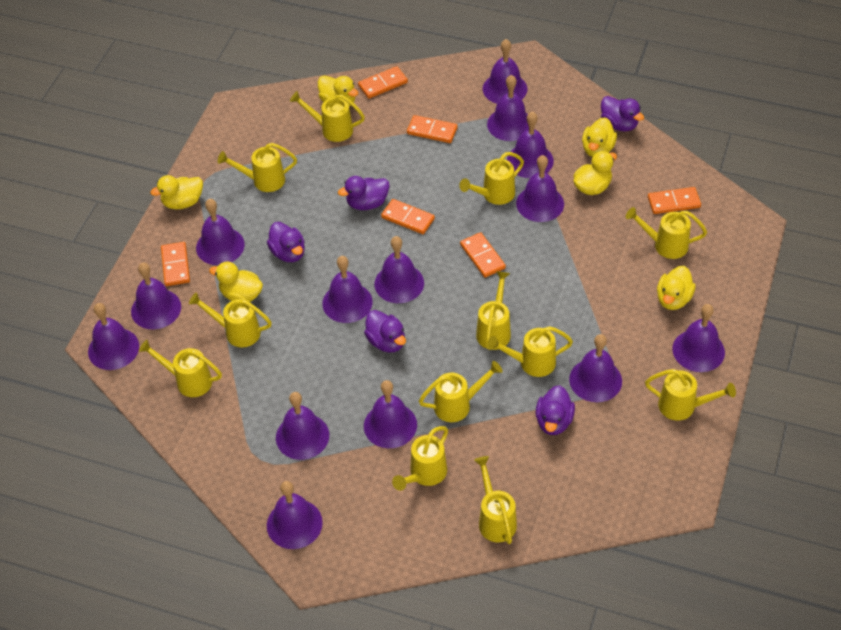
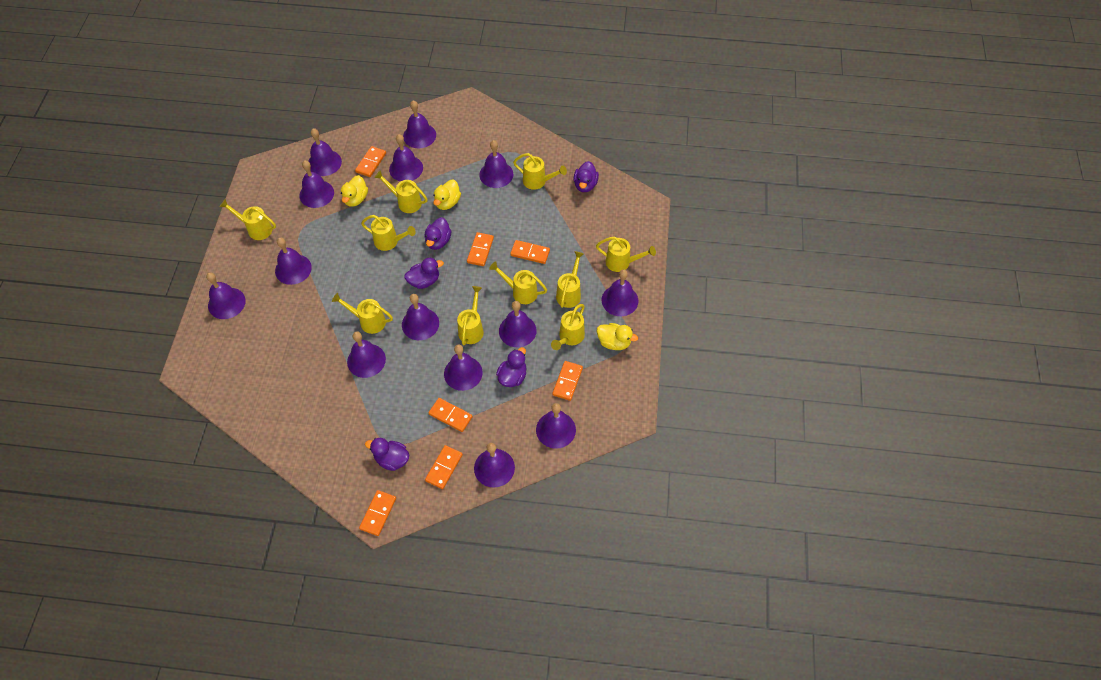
orange domino: 6 -> 7
yellow duck: 6 -> 3
yellow watering can: 12 -> 10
....
*Aim of the exercise:*
Determine the number of lines in the data that contain "yellow" as a word or string, and state only that number.

*Solution:*
2